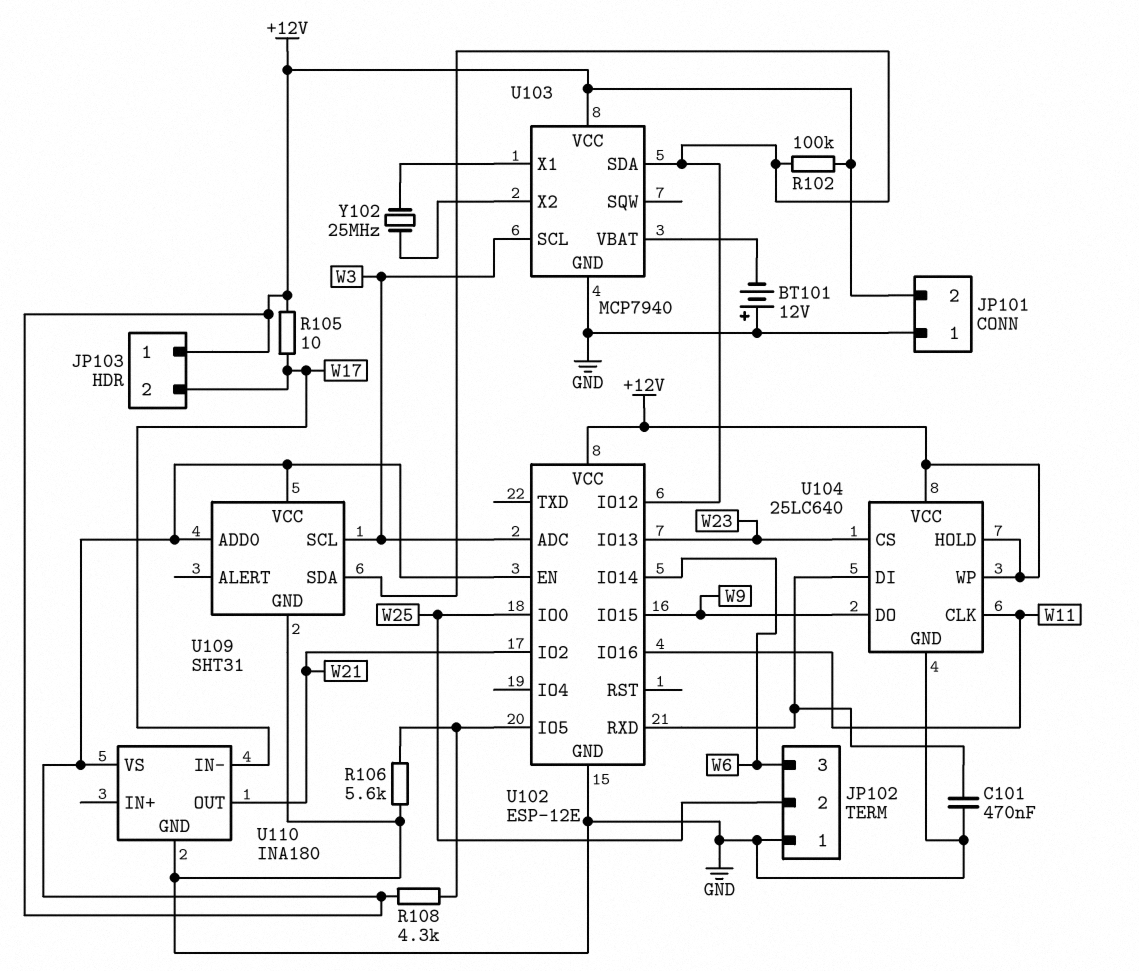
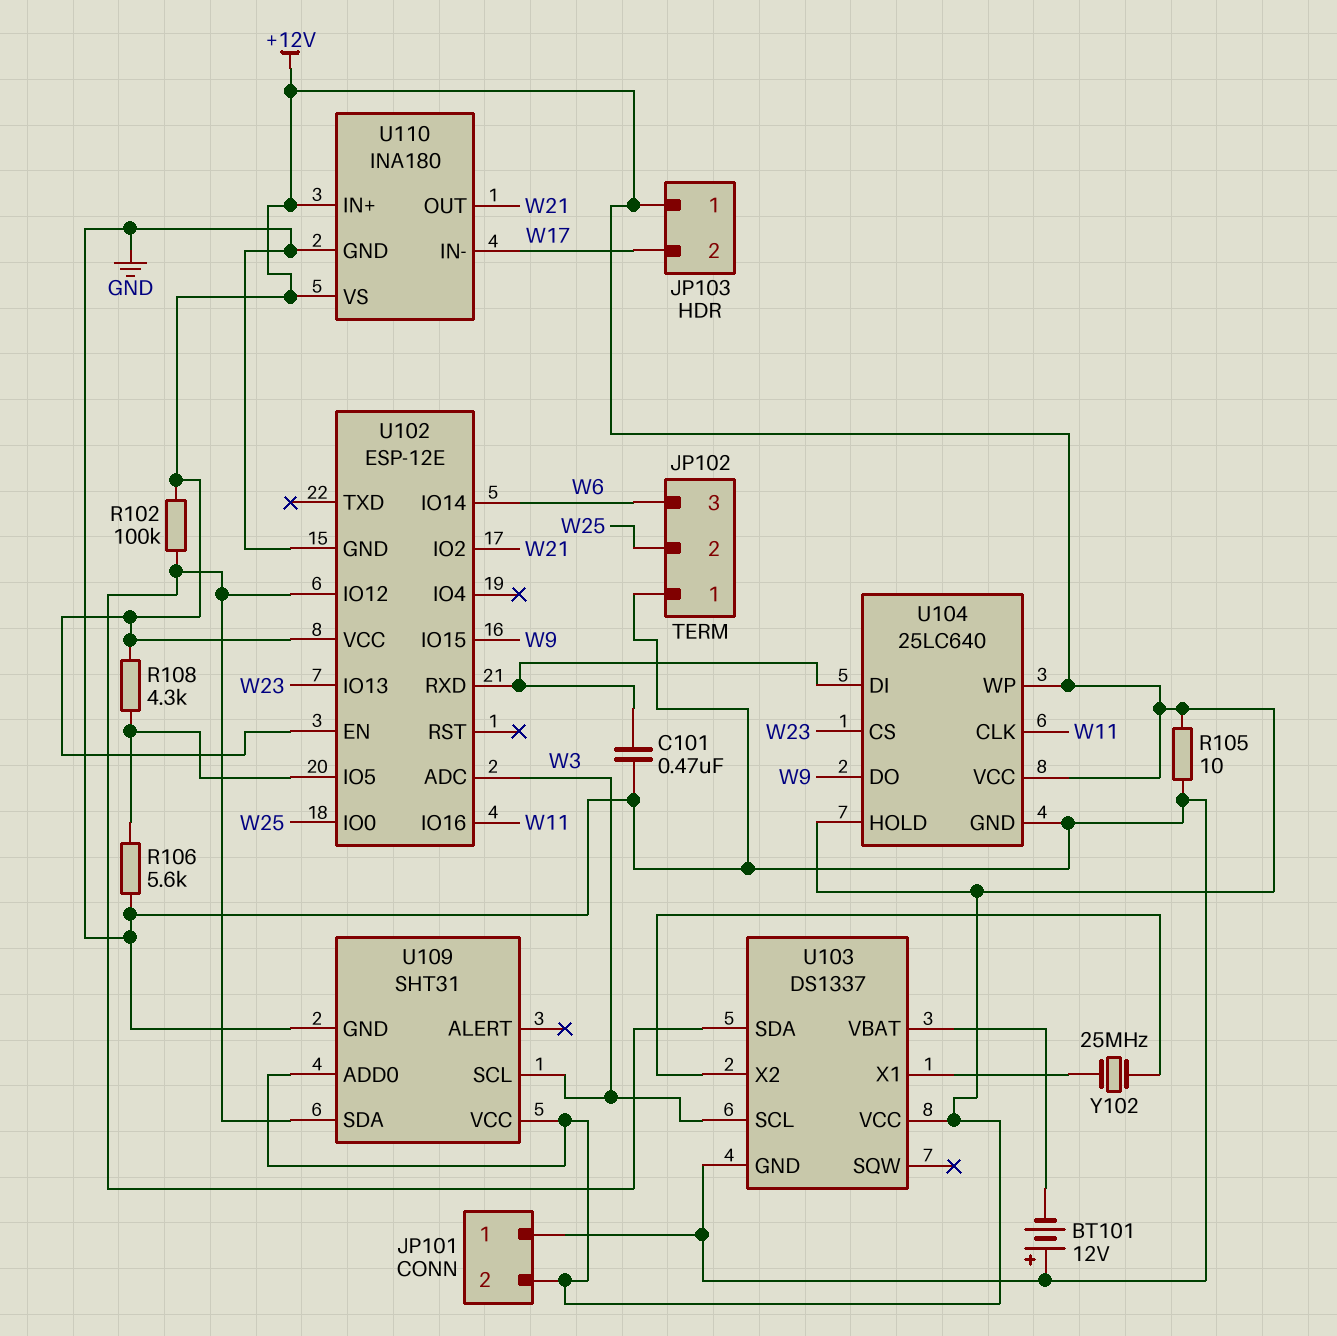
R105: 10 (+12V, W17) -> 10 (+12V, GND)
U103: MCP7940 -> DS1337
U110 pin IN+: none -> +12V

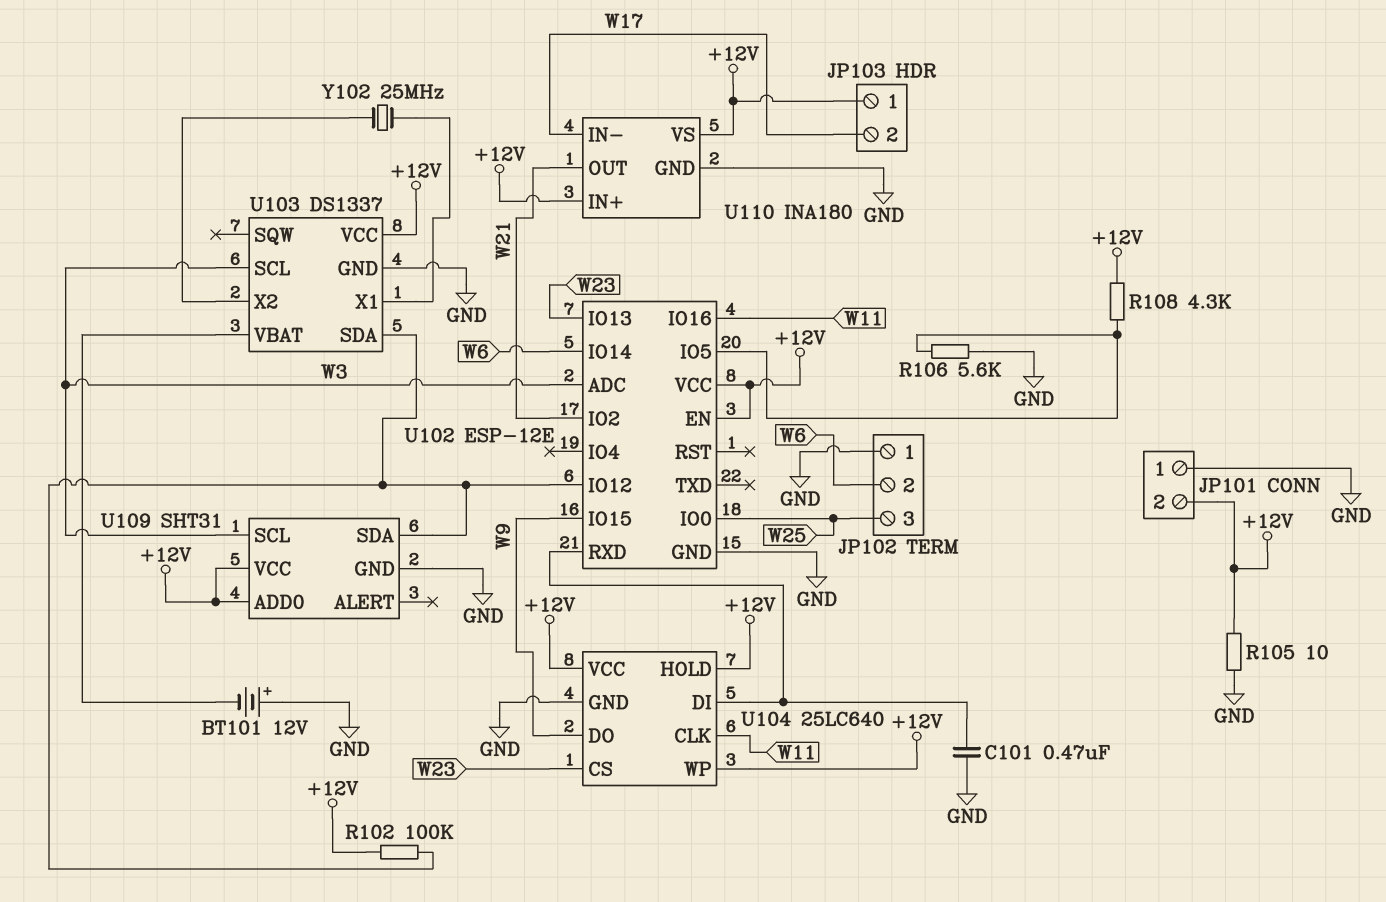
JP102 pin 2: W25 -> W6
JP102 pin 3: W6 -> W25

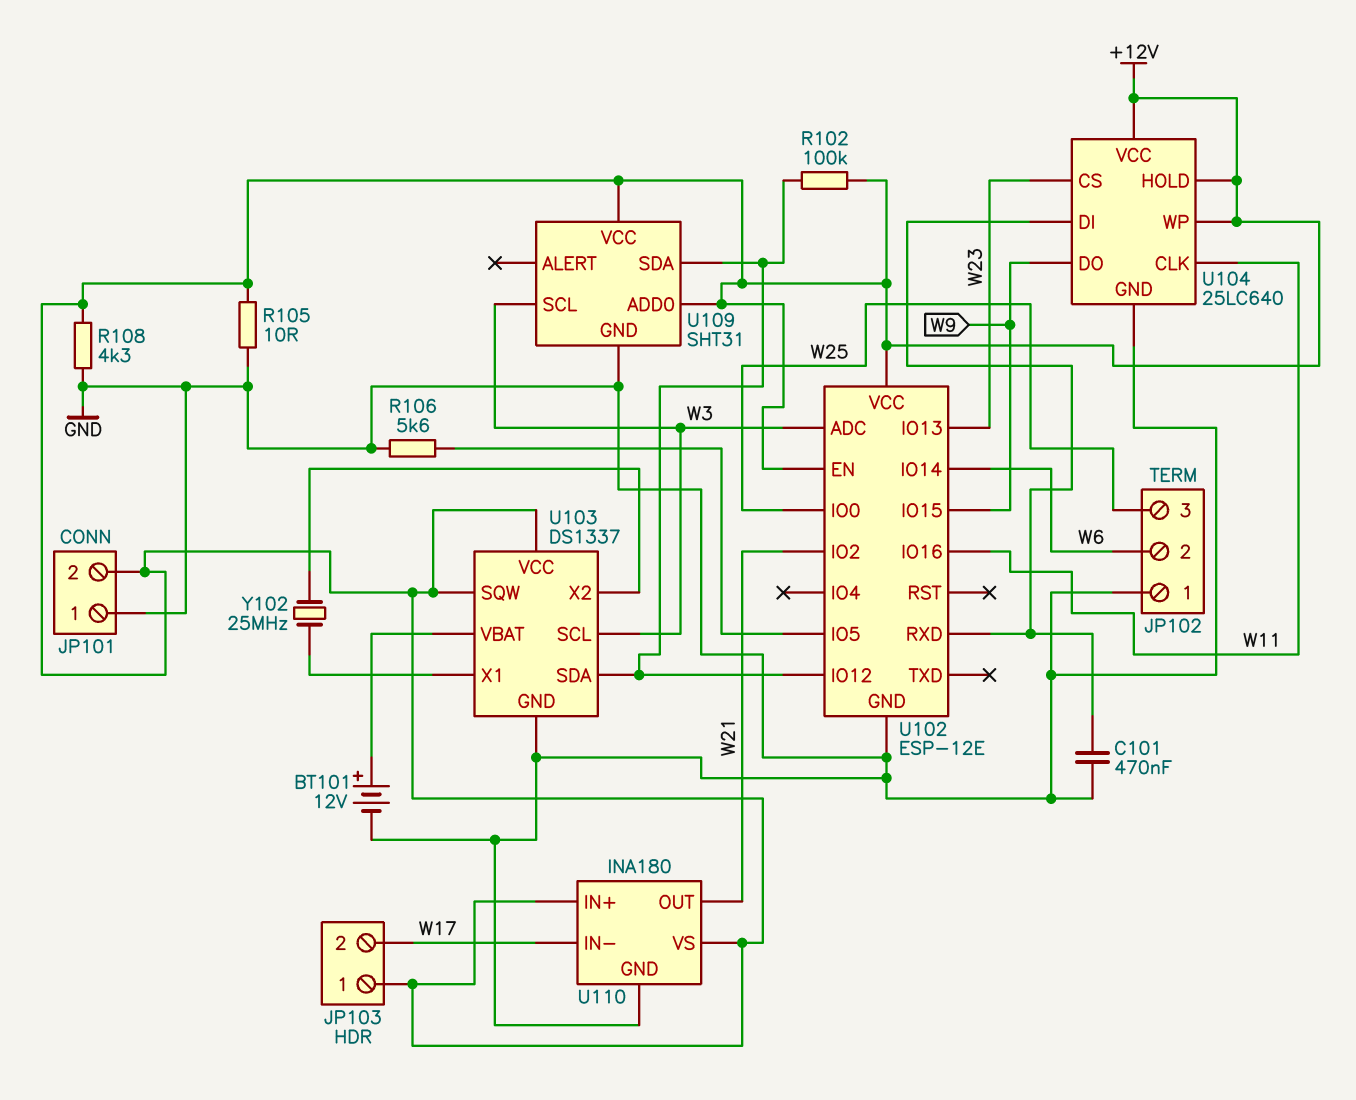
BT101: 12V (plus GND, minus U103/VBAT) -> 12V (plus U103/VBAT, minus GND)
R108: 4.3k (+12V, U102/IO5) -> 4.3k (+12V, GND)
U103 pin SQW: none -> +12V

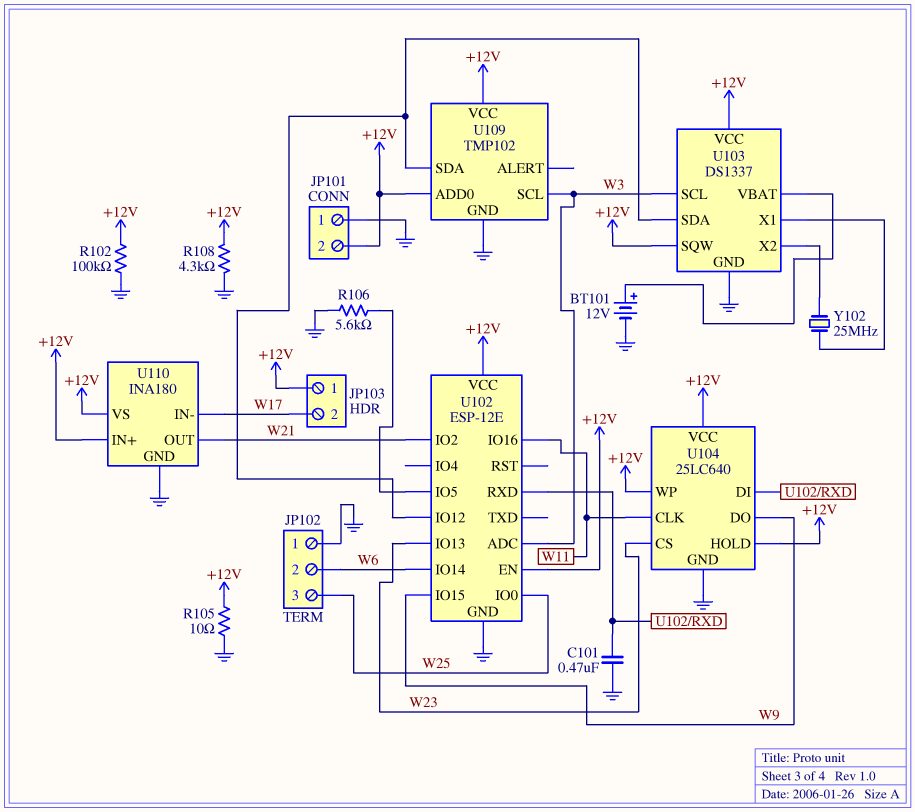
R102: 100k (+12V, U102/IO12) -> 100k (+12V, GND)
U109: SHT31 -> TMP102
════════════════════
Line by line, reproduce the material above exactly, leaving each picture out.

Finished exercise:
R105: 10 (+12V, W17) -> 10 (+12V, GND)
U103: MCP7940 -> DS1337
U110 pin IN+: none -> +12V

JP102 pin 2: W25 -> W6
JP102 pin 3: W6 -> W25

BT101: 12V (plus GND, minus U103/VBAT) -> 12V (plus U103/VBAT, minus GND)
R108: 4.3k (+12V, U102/IO5) -> 4.3k (+12V, GND)
U103 pin SQW: none -> +12V

R102: 100k (+12V, U102/IO12) -> 100k (+12V, GND)
U109: SHT31 -> TMP102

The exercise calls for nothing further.